Data entries
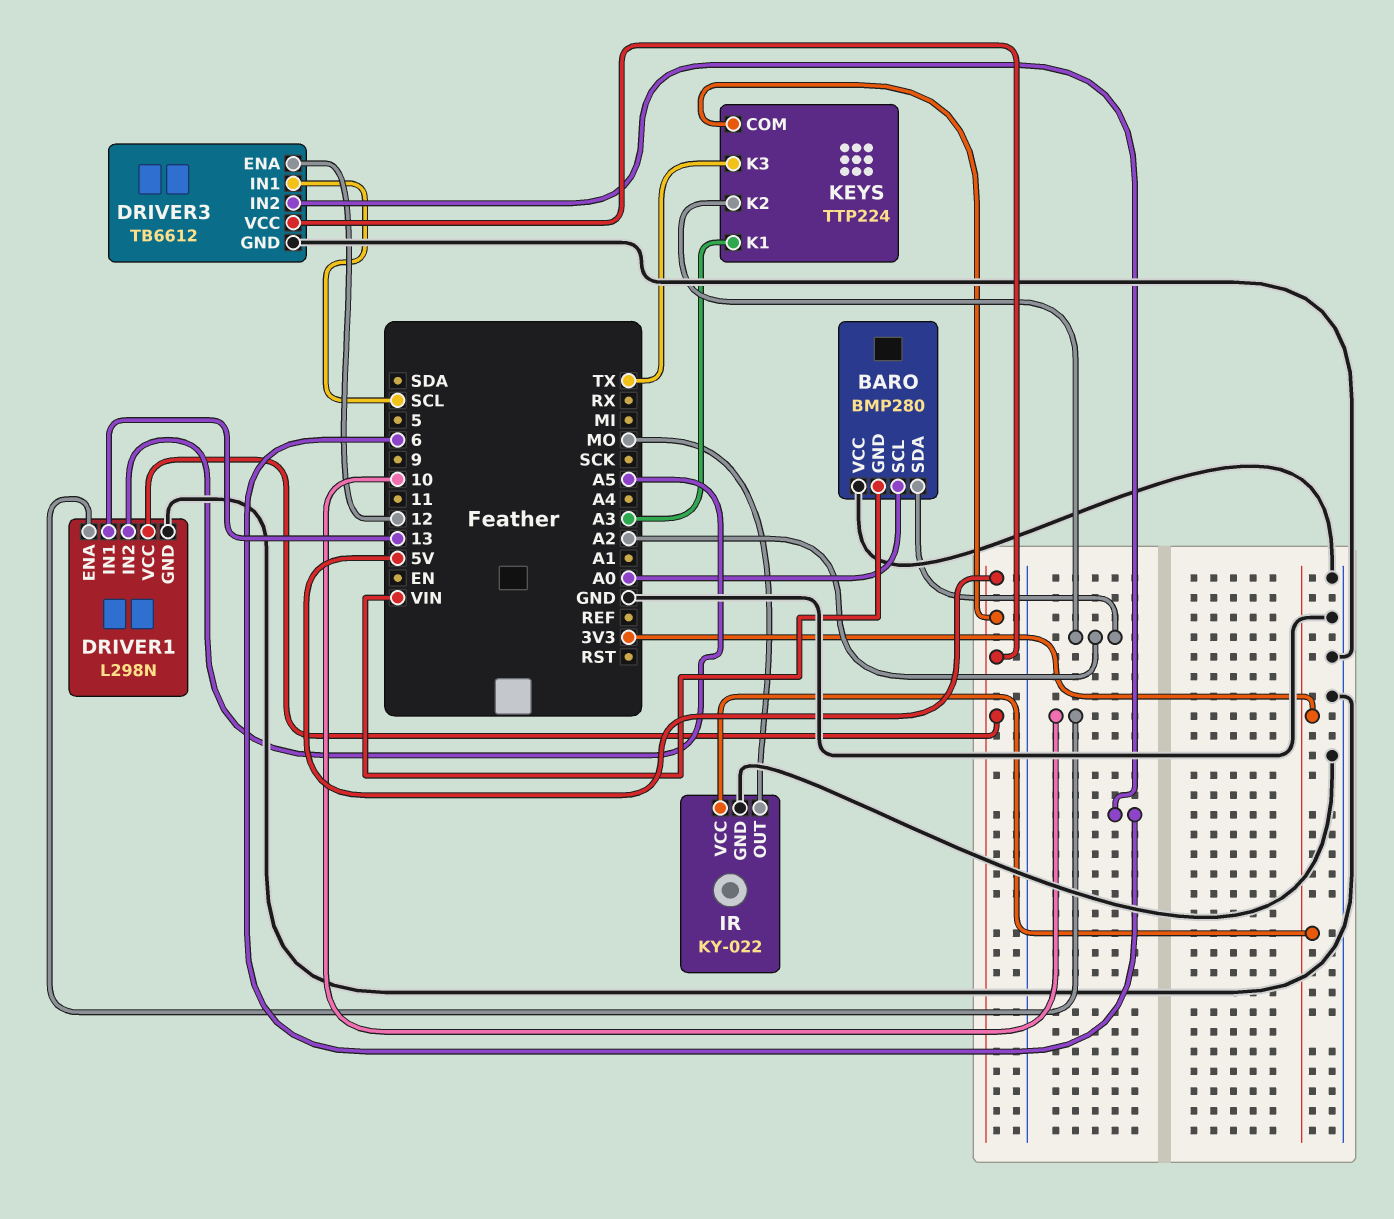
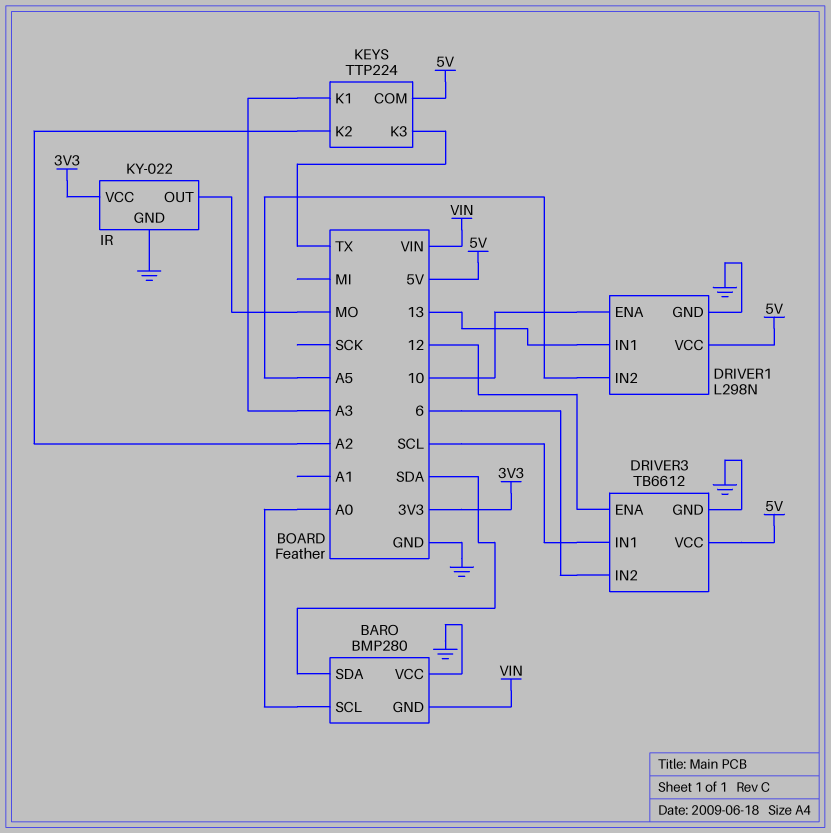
BARO pin SDA: A2 -> SDA

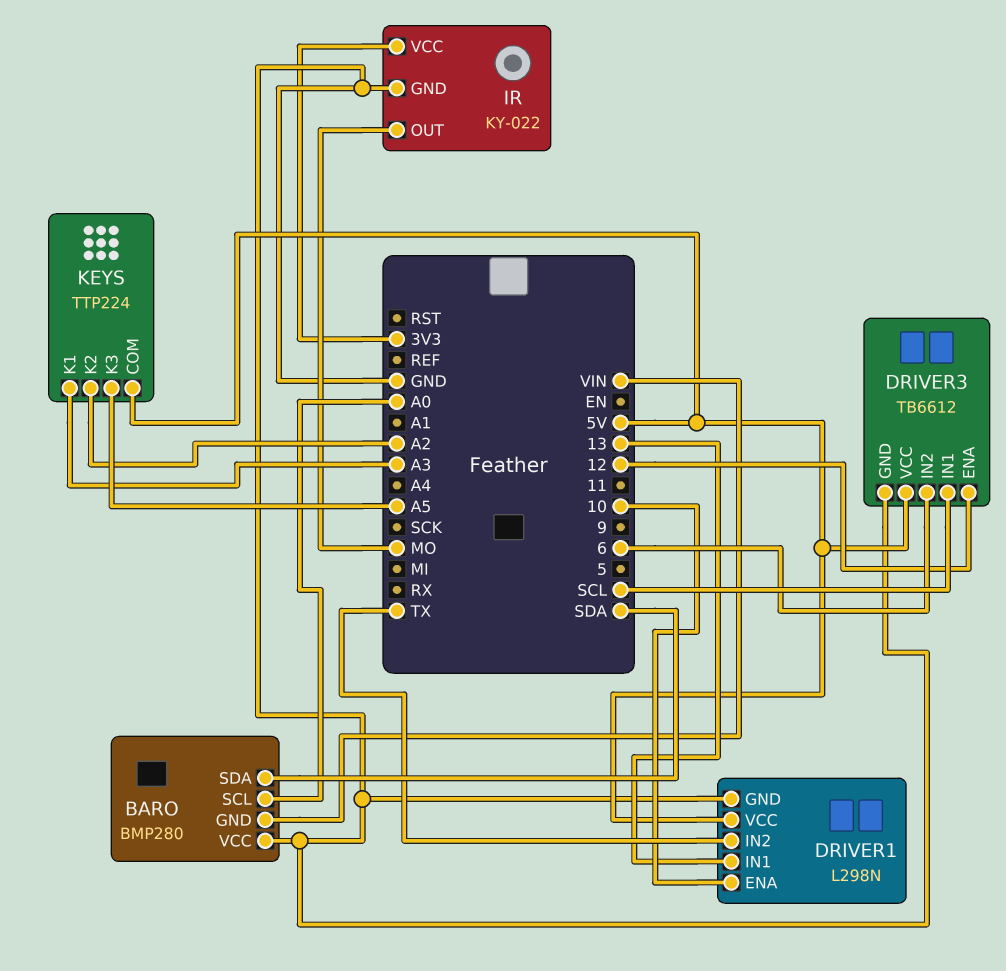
DRIVER1 pin IN2: A5 -> TX
KEYS pin K3: TX -> A5

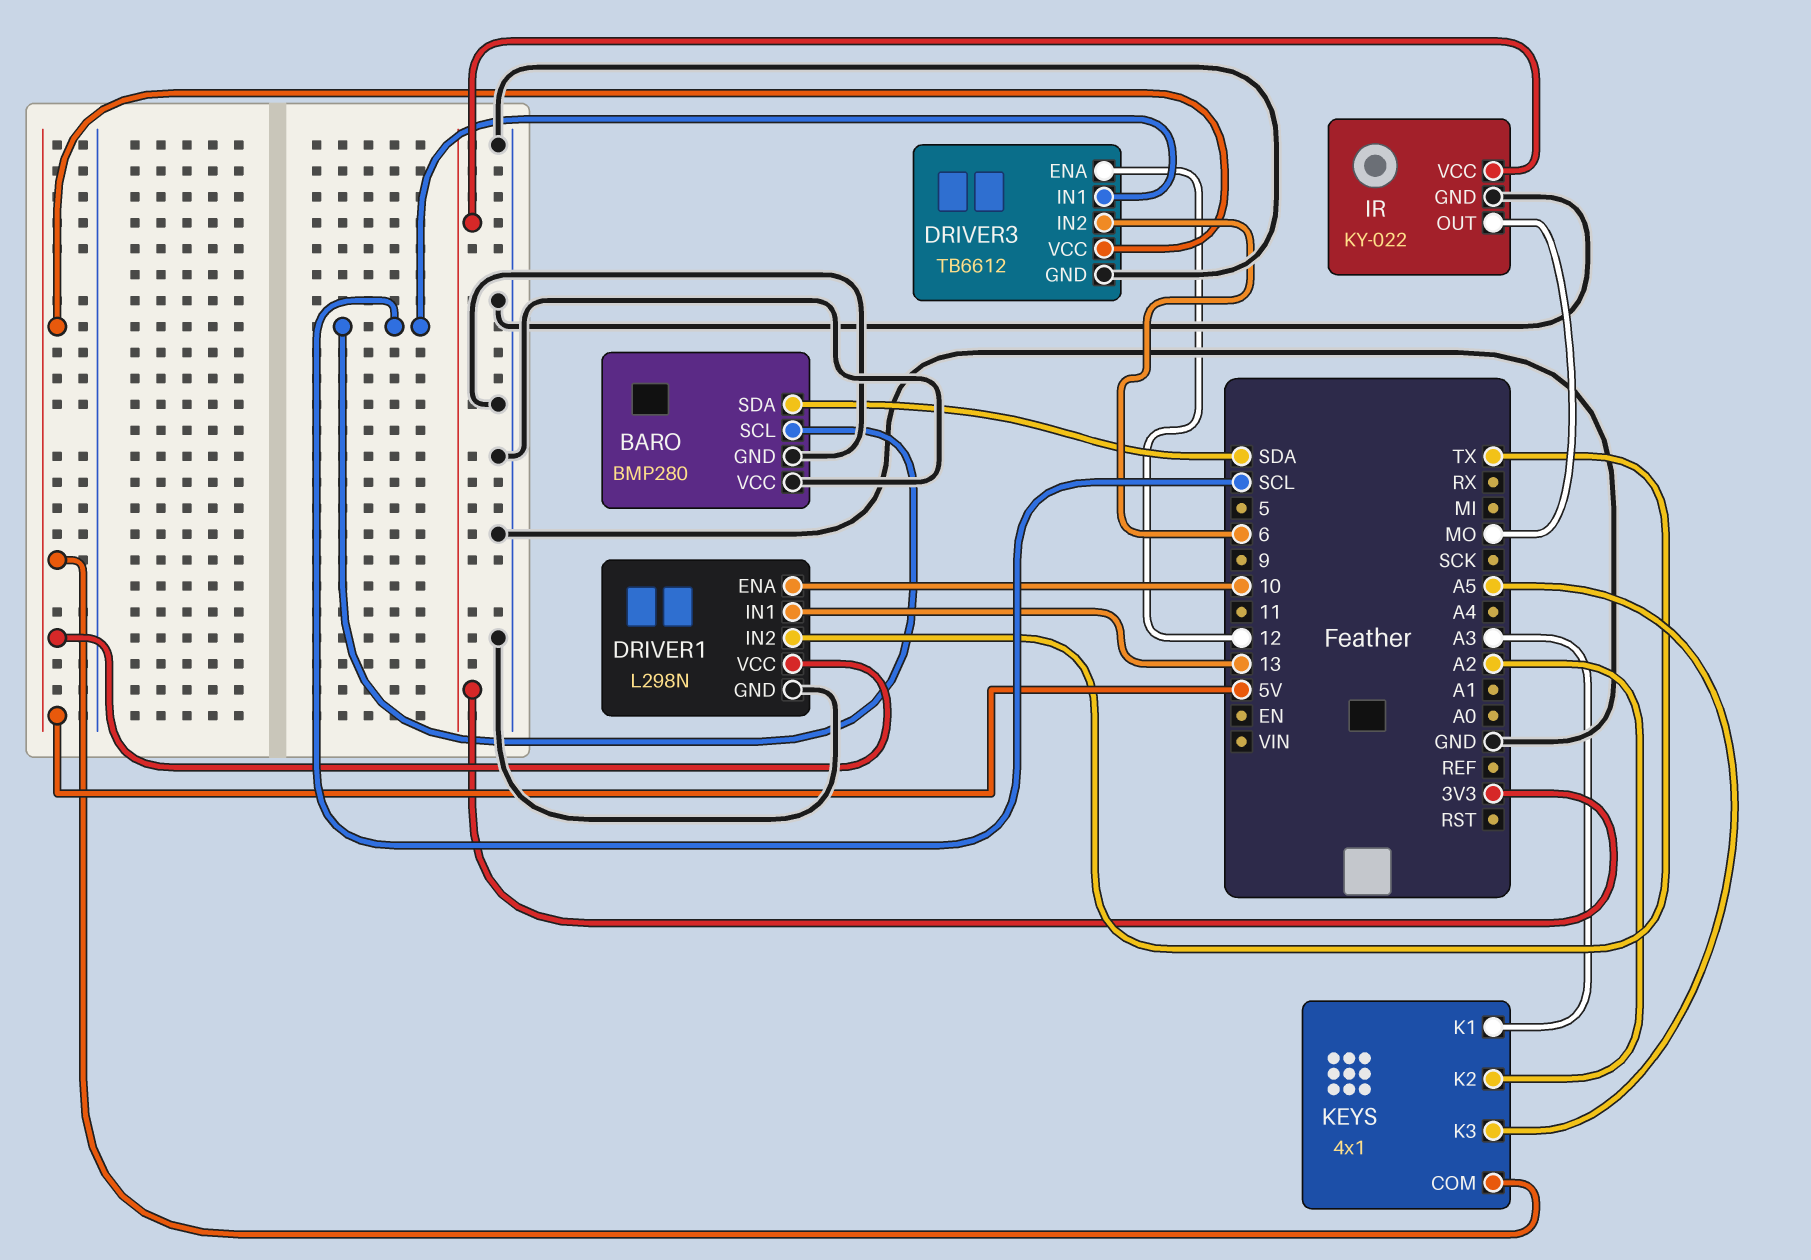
BARO pin GND: VIN -> GND
BARO pin SCL: A0 -> SCL
KEYS: TTP224 -> 4x1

Required work
Scan the data above and state how many of its lines contain the string "BARO", with no other content.

Result
3